>>>>>

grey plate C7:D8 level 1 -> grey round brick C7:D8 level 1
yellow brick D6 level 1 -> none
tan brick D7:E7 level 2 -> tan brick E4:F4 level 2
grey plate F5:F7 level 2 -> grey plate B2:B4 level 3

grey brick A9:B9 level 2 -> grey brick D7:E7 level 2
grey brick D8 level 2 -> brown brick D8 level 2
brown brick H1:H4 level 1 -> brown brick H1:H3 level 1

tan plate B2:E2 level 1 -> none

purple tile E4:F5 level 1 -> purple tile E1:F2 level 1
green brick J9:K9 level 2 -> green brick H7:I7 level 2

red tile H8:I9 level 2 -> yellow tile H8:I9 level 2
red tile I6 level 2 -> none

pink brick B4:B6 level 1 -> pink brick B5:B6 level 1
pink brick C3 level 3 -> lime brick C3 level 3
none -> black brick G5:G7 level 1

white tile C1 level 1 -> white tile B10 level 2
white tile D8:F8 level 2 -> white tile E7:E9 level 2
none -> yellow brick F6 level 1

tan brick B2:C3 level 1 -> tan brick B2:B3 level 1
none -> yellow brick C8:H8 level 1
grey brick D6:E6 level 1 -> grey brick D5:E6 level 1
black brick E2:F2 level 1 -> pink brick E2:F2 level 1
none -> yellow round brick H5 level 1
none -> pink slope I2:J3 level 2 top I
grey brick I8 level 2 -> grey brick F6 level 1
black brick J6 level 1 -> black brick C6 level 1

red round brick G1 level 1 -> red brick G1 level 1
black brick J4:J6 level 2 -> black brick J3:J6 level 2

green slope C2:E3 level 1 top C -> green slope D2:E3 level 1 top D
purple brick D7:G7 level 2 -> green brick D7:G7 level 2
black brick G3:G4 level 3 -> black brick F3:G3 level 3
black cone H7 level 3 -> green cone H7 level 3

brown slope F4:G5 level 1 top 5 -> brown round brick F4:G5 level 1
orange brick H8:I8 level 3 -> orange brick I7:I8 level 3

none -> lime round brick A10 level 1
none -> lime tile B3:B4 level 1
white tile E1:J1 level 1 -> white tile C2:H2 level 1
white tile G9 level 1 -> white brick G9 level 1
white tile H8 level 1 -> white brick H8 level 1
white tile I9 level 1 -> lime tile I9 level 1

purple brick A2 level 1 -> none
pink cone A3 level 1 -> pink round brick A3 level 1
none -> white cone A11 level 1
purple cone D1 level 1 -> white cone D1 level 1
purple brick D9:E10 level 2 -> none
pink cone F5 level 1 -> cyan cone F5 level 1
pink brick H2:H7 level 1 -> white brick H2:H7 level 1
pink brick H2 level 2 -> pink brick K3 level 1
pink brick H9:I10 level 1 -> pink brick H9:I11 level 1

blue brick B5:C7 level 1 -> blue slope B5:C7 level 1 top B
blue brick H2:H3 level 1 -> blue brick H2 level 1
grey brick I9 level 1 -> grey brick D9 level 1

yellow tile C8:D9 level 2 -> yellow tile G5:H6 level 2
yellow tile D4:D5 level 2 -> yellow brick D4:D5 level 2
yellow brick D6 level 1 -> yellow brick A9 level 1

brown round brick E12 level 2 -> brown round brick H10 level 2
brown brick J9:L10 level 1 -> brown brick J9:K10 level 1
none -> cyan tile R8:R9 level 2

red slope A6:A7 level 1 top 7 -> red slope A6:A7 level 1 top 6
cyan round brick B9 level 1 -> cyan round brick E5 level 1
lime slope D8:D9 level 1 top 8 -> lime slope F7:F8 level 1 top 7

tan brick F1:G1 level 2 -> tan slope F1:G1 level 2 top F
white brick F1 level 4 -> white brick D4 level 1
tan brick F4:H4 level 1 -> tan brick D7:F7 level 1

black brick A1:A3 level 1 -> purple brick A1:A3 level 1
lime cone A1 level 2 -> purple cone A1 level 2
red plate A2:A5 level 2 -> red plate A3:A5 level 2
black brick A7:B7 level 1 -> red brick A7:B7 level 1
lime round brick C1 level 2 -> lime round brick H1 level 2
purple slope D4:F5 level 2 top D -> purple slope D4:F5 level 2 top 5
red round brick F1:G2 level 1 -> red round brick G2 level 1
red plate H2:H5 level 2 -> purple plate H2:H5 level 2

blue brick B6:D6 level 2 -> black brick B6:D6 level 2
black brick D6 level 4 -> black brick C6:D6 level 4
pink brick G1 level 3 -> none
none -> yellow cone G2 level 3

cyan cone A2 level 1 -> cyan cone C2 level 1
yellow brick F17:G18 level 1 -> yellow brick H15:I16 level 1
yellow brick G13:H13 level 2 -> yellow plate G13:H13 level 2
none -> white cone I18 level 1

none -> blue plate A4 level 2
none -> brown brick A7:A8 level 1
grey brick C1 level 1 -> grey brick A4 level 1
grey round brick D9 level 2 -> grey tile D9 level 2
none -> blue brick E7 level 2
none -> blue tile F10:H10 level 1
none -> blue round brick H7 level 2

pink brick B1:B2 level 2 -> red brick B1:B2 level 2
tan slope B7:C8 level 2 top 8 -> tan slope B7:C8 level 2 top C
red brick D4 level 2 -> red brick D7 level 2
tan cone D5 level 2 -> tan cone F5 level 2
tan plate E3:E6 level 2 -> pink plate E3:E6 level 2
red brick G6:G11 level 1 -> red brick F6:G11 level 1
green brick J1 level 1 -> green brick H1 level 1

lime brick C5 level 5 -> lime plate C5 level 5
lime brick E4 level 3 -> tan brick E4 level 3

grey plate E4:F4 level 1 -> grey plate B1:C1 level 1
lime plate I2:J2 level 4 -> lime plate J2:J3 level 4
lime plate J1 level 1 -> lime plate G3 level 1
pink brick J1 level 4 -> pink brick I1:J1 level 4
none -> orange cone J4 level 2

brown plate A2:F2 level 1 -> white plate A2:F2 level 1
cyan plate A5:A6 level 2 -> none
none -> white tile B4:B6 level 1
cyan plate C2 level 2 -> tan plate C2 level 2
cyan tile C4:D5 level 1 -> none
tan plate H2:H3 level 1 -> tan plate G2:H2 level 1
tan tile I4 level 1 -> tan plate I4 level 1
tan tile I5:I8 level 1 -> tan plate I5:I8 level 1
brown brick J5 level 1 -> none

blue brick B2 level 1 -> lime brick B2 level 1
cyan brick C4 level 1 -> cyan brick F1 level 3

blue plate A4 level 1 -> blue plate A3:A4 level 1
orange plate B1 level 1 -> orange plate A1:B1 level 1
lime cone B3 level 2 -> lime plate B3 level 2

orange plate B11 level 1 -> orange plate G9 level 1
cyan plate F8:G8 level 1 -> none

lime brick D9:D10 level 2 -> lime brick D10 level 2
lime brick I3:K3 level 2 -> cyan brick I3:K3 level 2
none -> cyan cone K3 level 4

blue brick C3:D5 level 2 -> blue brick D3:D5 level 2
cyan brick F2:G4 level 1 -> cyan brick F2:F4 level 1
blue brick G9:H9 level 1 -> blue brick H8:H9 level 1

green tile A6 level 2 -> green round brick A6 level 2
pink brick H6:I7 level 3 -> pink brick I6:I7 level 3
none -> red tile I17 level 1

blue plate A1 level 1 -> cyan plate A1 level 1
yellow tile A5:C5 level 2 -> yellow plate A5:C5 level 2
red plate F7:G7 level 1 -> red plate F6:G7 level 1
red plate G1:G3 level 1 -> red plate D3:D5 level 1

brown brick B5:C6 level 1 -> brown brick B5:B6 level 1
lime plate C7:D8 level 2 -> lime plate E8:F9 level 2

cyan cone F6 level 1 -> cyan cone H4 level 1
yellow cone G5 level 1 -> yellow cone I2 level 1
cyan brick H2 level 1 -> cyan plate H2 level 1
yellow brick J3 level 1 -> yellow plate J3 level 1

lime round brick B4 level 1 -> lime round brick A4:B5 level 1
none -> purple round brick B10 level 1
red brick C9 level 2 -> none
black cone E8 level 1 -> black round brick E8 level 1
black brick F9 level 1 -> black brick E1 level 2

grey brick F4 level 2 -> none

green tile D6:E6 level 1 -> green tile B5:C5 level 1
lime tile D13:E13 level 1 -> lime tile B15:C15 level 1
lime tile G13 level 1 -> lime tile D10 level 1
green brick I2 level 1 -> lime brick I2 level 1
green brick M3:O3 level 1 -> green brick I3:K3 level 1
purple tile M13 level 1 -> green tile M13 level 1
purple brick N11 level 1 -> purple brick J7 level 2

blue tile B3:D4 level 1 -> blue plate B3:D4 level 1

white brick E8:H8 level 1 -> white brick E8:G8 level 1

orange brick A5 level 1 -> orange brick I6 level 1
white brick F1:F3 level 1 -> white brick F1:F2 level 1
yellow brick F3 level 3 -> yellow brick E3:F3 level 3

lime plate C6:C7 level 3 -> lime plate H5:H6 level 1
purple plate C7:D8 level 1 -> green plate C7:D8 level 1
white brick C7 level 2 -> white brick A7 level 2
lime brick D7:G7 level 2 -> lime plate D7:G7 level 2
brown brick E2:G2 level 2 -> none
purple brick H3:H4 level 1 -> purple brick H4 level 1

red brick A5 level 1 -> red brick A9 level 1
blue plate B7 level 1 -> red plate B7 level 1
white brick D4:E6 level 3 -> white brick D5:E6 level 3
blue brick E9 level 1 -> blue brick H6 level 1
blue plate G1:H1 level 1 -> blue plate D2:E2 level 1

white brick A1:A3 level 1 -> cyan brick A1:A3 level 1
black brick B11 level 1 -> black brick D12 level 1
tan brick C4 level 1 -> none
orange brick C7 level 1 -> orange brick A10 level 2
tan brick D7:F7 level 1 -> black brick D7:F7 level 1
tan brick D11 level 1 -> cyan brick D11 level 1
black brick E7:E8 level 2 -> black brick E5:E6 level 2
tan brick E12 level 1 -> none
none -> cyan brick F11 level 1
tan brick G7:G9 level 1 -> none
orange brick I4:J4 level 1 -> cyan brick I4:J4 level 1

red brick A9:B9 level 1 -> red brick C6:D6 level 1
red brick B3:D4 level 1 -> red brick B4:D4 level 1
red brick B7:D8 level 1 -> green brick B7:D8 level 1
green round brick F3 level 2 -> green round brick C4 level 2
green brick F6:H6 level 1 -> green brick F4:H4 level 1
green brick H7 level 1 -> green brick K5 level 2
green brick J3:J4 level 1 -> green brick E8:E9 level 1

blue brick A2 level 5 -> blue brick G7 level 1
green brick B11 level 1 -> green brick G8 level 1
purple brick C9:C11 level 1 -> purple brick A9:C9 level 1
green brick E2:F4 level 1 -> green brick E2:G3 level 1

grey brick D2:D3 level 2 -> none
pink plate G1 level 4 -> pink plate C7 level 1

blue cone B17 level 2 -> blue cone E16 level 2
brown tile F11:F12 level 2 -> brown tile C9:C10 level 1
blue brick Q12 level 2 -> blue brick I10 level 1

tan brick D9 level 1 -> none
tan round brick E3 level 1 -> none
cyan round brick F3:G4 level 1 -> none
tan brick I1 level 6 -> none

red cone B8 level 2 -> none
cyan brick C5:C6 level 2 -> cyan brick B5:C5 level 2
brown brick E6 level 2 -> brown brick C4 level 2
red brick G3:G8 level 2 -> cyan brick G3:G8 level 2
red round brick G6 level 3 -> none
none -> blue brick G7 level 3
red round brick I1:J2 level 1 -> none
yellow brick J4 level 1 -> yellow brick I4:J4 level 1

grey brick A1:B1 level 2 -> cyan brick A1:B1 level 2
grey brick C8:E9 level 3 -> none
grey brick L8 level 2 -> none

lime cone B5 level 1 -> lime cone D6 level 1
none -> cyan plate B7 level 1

<<<<<

[Task requirements] Your task is to restate, word for word, only those lines above that fall between the line holding "green brick J9:K9" and the line holding "grey brick D6:E6", inclusive.

[Answer for the task]
green brick J9:K9 level 2 -> green brick H7:I7 level 2

red tile H8:I9 level 2 -> yellow tile H8:I9 level 2
red tile I6 level 2 -> none

pink brick B4:B6 level 1 -> pink brick B5:B6 level 1
pink brick C3 level 3 -> lime brick C3 level 3
none -> black brick G5:G7 level 1

white tile C1 level 1 -> white tile B10 level 2
white tile D8:F8 level 2 -> white tile E7:E9 level 2
none -> yellow brick F6 level 1

tan brick B2:C3 level 1 -> tan brick B2:B3 level 1
none -> yellow brick C8:H8 level 1
grey brick D6:E6 level 1 -> grey brick D5:E6 level 1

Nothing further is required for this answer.